* EXERCISE AIM
Find how many lines in the material below contain the word "brown" and give only that number.

▼

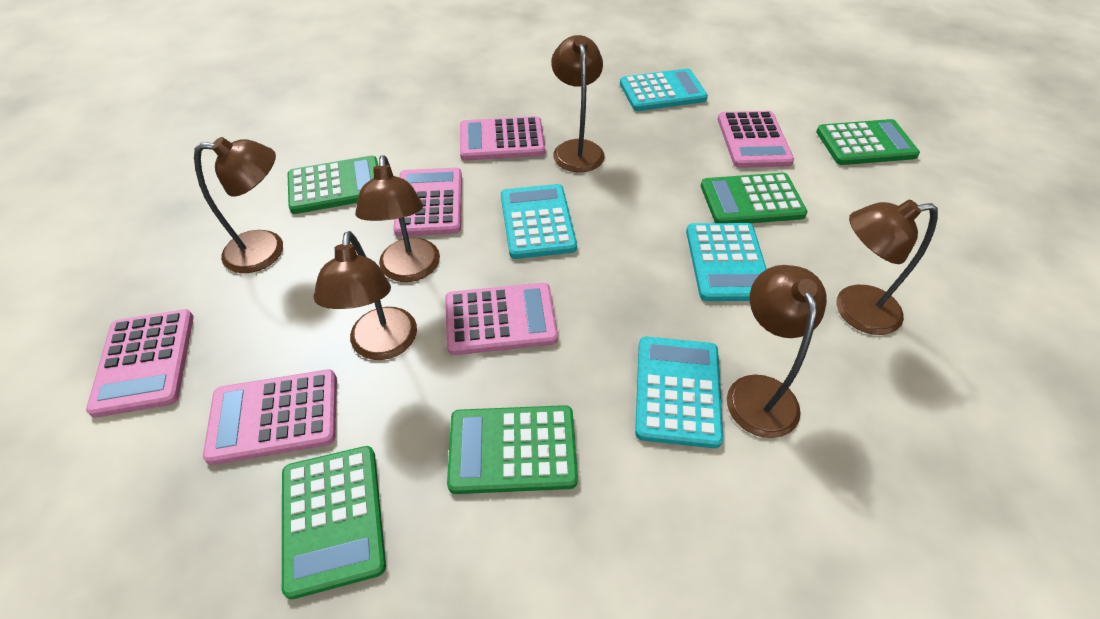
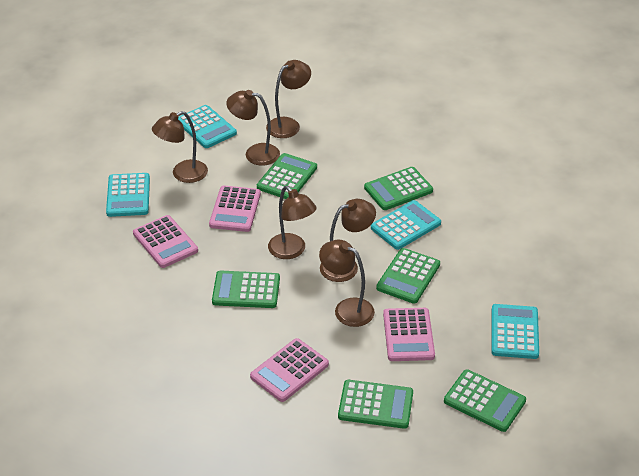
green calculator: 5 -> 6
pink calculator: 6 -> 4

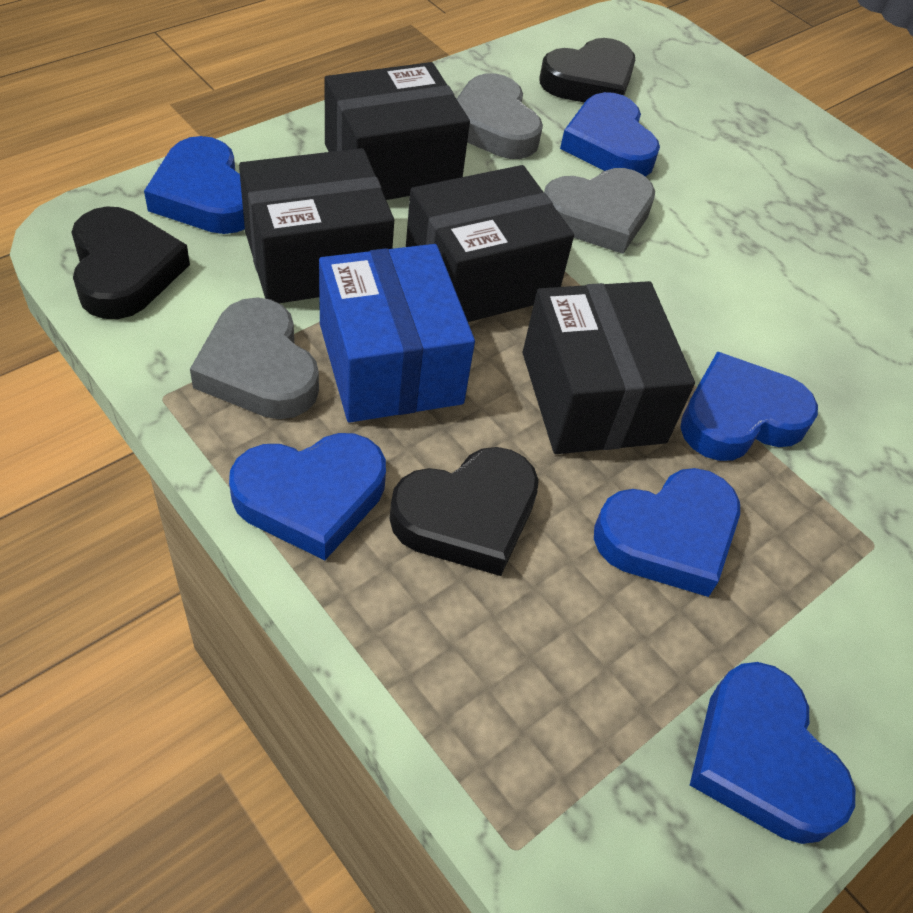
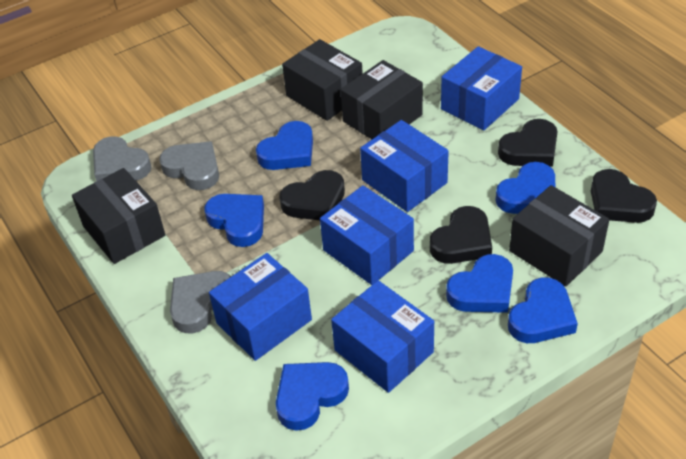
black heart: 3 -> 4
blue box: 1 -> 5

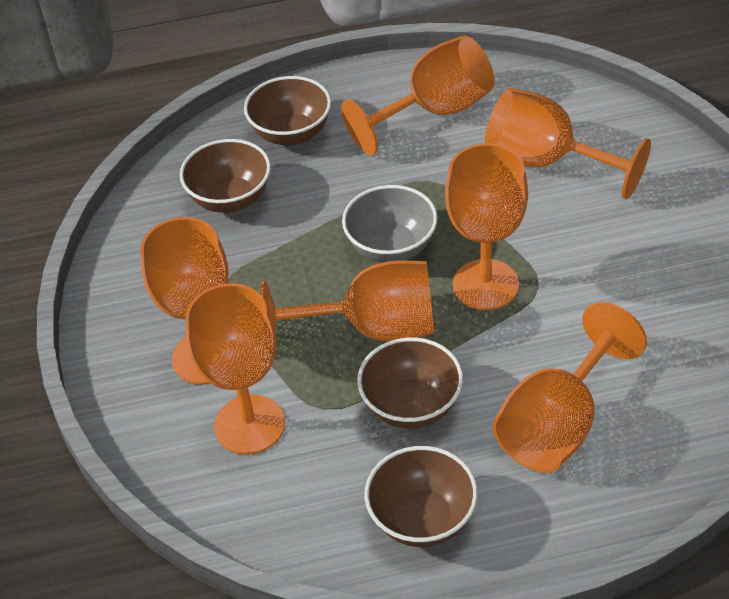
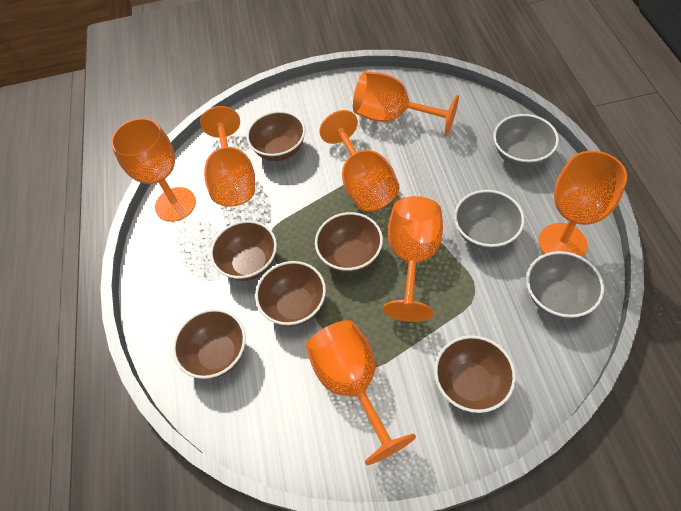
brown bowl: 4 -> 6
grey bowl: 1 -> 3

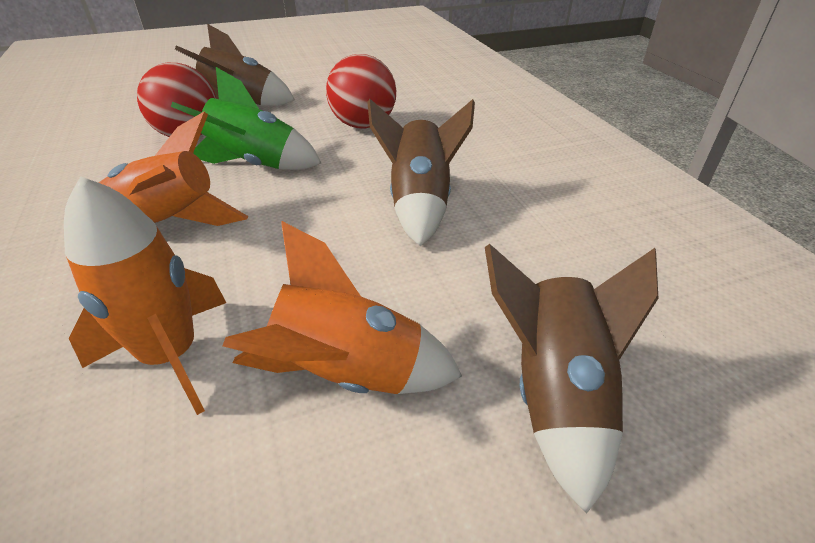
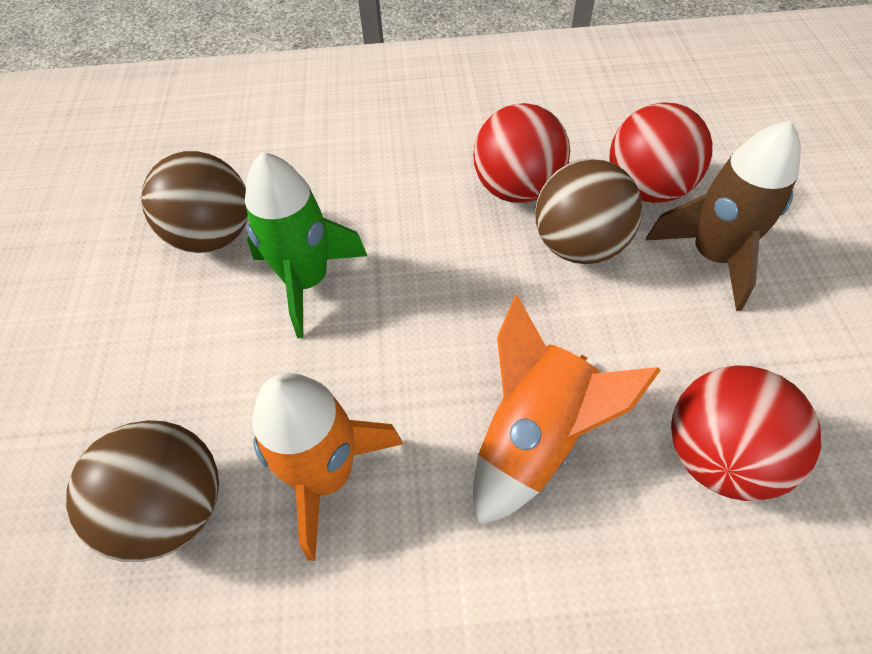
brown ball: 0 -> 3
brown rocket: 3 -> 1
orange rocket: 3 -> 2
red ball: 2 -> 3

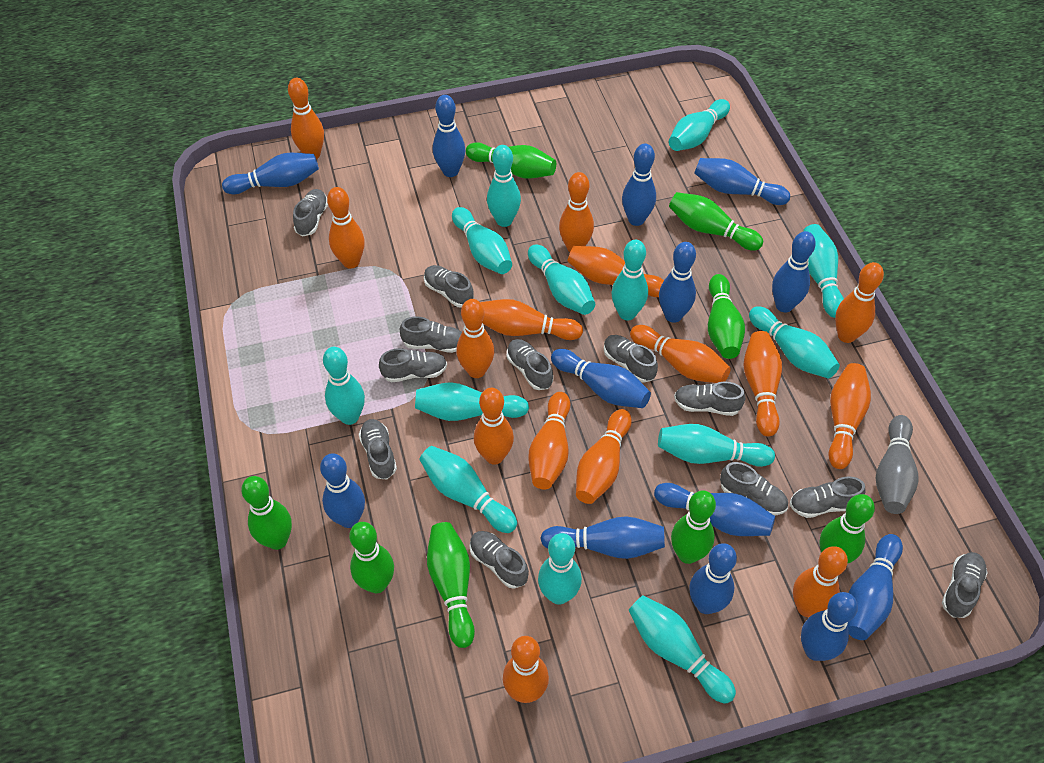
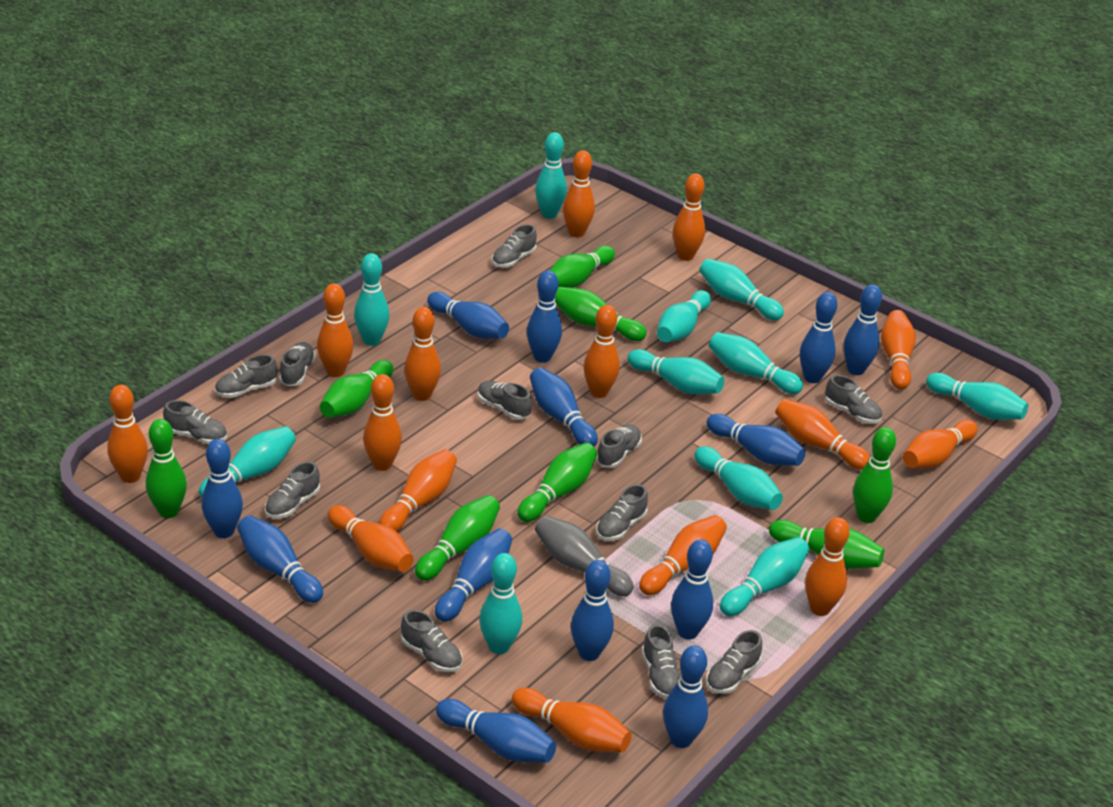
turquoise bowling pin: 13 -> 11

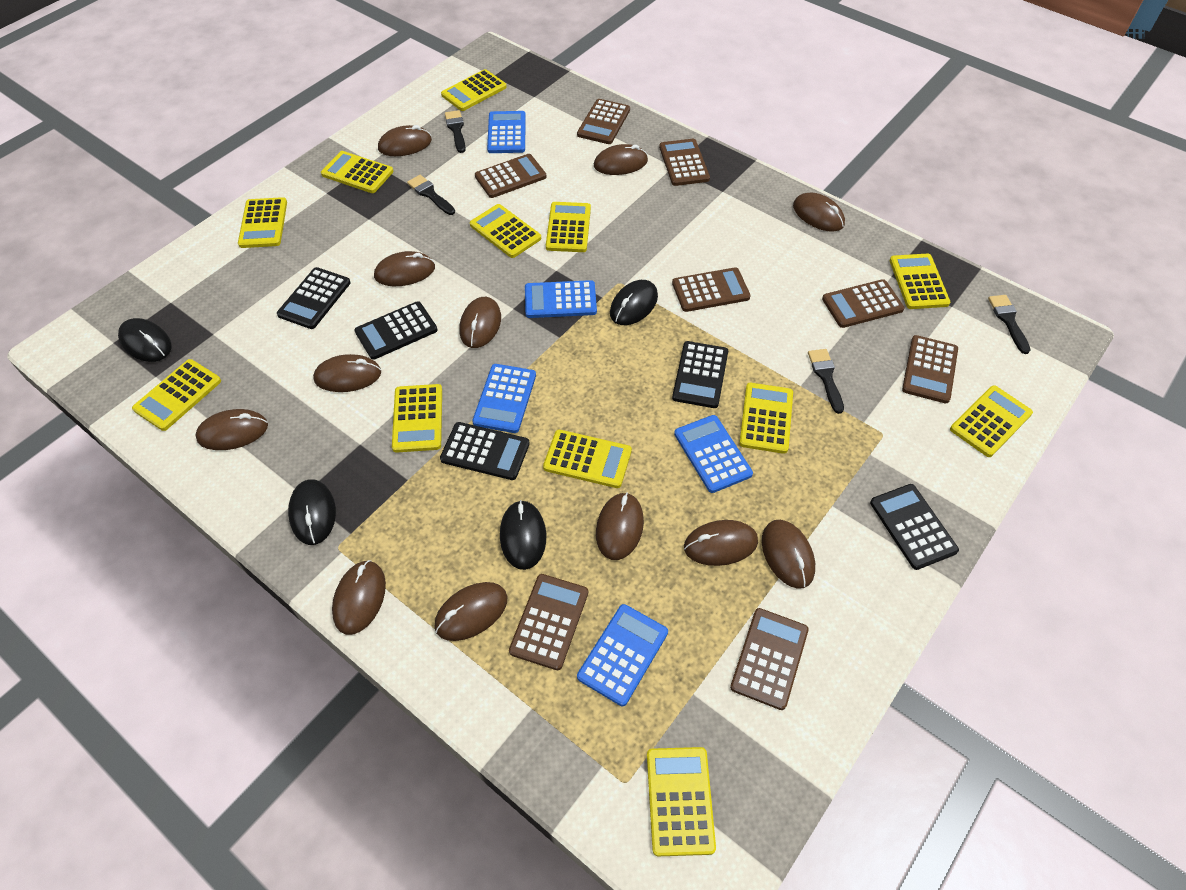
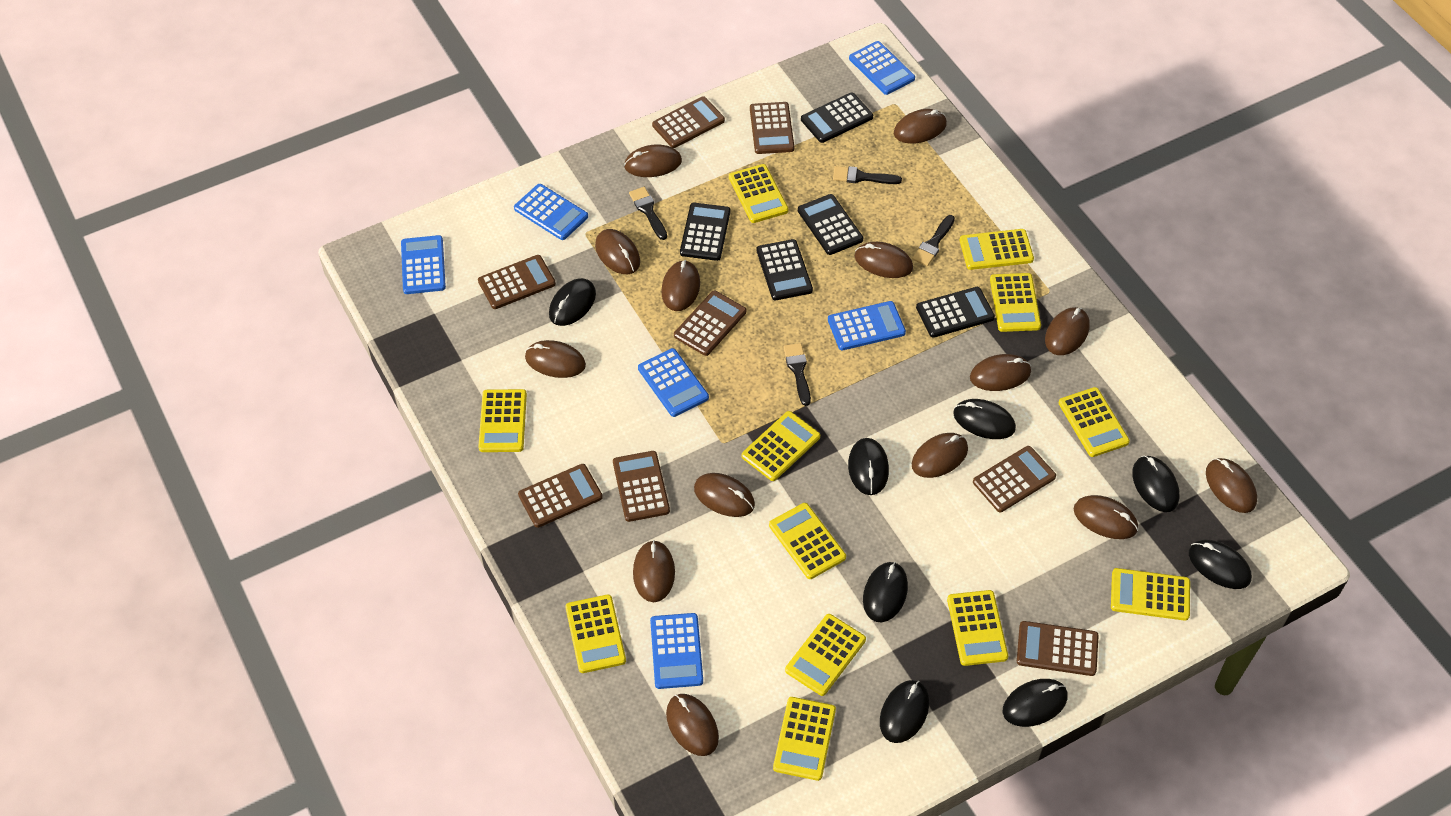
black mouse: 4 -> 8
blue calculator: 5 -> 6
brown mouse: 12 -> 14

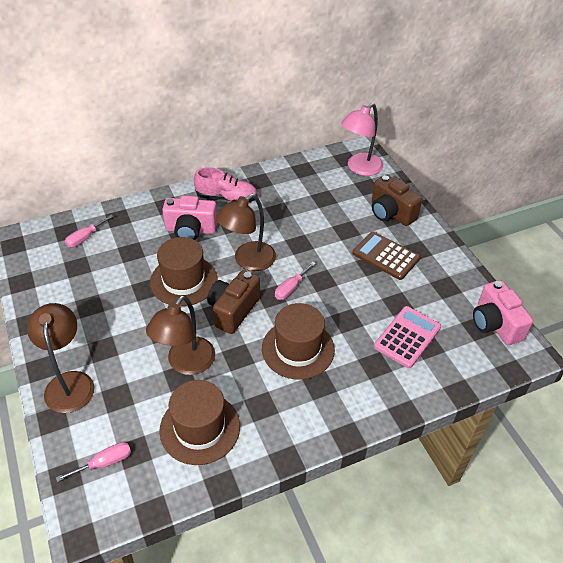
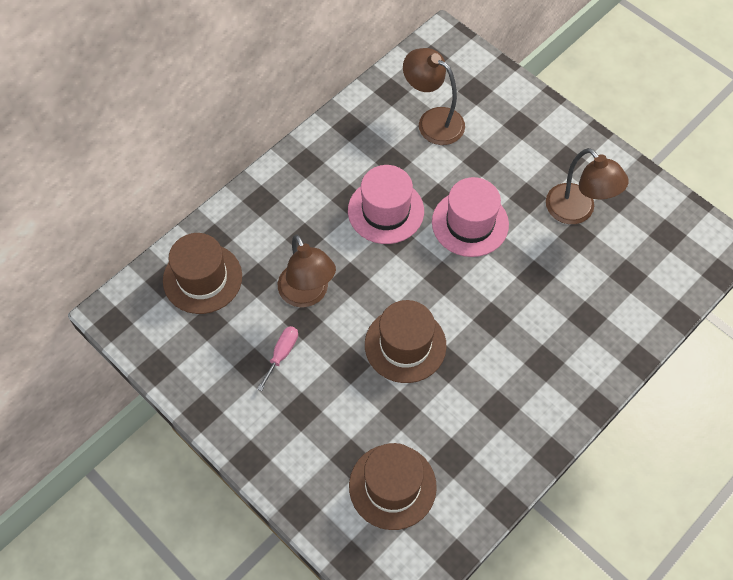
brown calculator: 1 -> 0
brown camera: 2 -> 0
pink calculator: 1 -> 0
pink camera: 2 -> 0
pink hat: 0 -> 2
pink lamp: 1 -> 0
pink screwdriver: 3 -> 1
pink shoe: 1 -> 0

▲

* OUTPUT OF THE EXERCISE
6